* [PROBLEM TO SOLVE]: Wherever the word "TRIG" appears in a line of the data, that line should be copied.

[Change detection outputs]
^^^^
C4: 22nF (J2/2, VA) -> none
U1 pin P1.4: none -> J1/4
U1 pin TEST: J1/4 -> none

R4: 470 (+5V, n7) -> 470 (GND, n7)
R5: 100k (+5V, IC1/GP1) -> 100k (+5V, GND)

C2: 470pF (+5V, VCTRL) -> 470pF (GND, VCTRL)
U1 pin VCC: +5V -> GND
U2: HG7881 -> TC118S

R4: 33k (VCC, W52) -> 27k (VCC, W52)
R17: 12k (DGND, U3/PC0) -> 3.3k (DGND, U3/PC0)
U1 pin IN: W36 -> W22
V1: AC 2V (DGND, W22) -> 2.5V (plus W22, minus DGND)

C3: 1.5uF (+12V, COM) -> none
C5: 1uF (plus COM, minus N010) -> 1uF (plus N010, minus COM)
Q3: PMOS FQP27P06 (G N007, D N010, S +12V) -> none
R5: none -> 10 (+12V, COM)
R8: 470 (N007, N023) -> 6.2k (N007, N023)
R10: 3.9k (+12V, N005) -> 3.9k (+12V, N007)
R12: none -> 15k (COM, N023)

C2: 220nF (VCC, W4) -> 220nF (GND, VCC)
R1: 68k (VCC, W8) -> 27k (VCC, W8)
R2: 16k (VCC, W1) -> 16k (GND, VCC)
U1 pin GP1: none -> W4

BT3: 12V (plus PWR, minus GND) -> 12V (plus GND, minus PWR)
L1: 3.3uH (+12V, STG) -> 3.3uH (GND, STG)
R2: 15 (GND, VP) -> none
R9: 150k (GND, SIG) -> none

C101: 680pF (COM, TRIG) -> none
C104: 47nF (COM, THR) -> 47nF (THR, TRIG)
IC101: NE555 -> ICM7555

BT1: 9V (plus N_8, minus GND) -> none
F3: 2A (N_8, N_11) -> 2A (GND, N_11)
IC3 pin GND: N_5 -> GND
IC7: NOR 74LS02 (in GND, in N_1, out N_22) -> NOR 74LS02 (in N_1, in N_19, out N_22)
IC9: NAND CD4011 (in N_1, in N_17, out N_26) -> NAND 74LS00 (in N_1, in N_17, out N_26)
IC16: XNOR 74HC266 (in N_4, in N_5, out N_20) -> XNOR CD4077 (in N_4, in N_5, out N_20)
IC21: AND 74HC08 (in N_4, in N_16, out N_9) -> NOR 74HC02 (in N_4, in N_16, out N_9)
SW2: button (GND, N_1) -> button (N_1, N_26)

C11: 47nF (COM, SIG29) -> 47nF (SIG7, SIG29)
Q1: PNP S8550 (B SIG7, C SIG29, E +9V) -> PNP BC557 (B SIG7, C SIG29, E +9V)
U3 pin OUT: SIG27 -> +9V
^^^^
* [OUTPUT FOR THIS EXERCISE]:
C101: 680pF (COM, TRIG) -> none
C104: 47nF (COM, THR) -> 47nF (THR, TRIG)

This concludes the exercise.